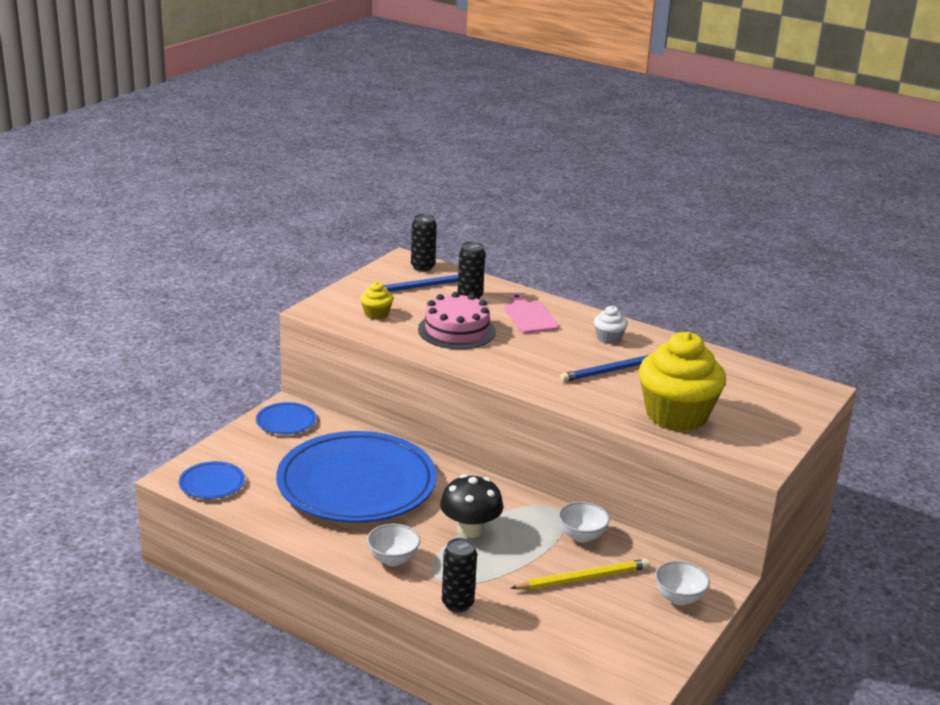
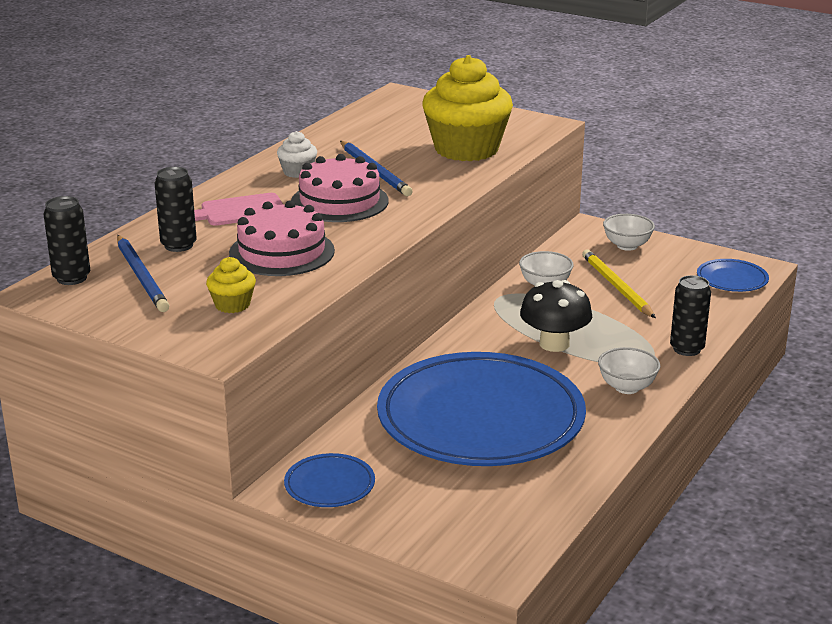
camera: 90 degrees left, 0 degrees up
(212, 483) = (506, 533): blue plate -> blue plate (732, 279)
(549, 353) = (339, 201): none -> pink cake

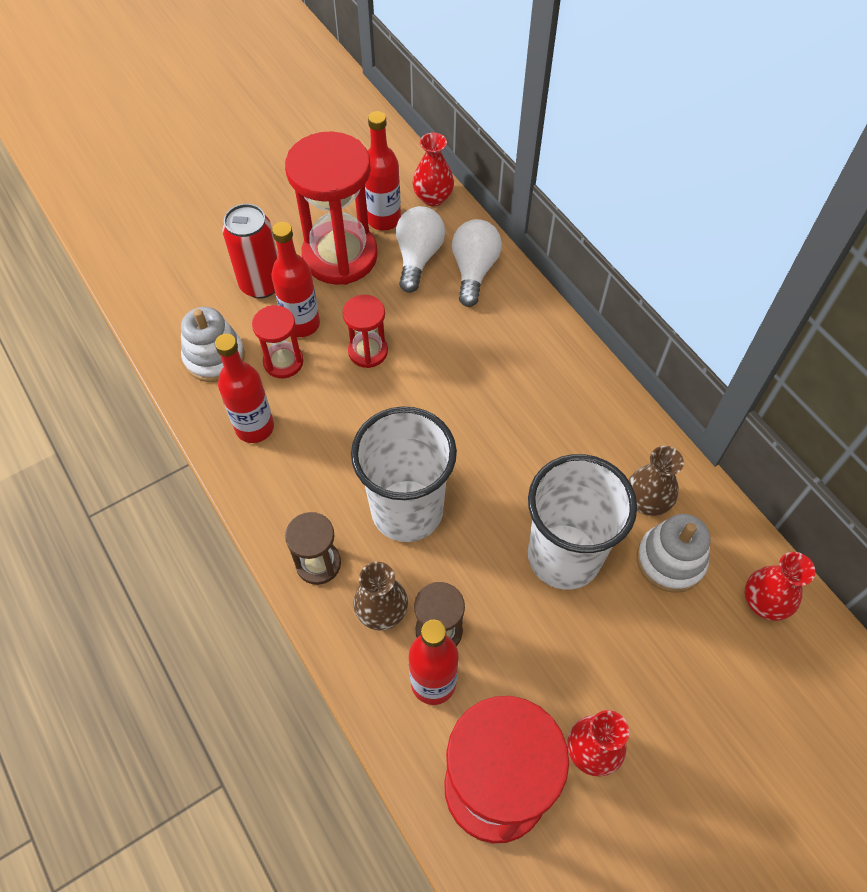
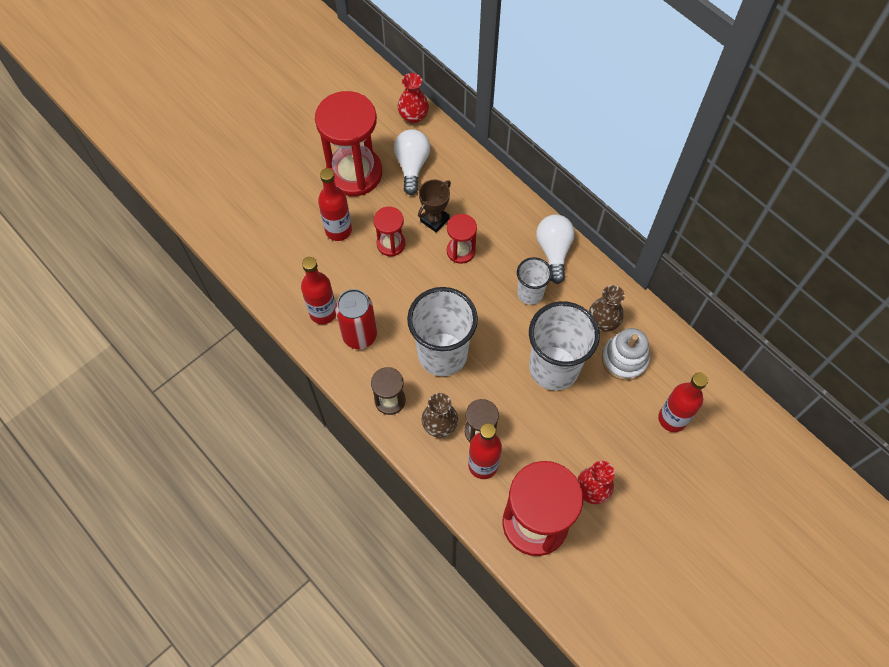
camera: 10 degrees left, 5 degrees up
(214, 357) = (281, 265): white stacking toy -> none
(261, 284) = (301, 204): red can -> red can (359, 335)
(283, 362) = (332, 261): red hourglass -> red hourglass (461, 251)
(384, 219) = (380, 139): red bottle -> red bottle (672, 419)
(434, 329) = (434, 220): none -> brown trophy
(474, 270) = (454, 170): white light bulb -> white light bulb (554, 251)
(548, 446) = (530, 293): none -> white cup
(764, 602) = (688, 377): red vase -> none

■ **EXERCISE DESCRIPTION**
Check each line of the entries above, and show every one holding the word "none".

■ **SOLUTION TO THIS PROBLEM**
(549, 353) = (339, 201): none -> pink cake
(214, 357) = (281, 265): white stacking toy -> none
(434, 329) = (434, 220): none -> brown trophy
(548, 446) = (530, 293): none -> white cup
(764, 602) = (688, 377): red vase -> none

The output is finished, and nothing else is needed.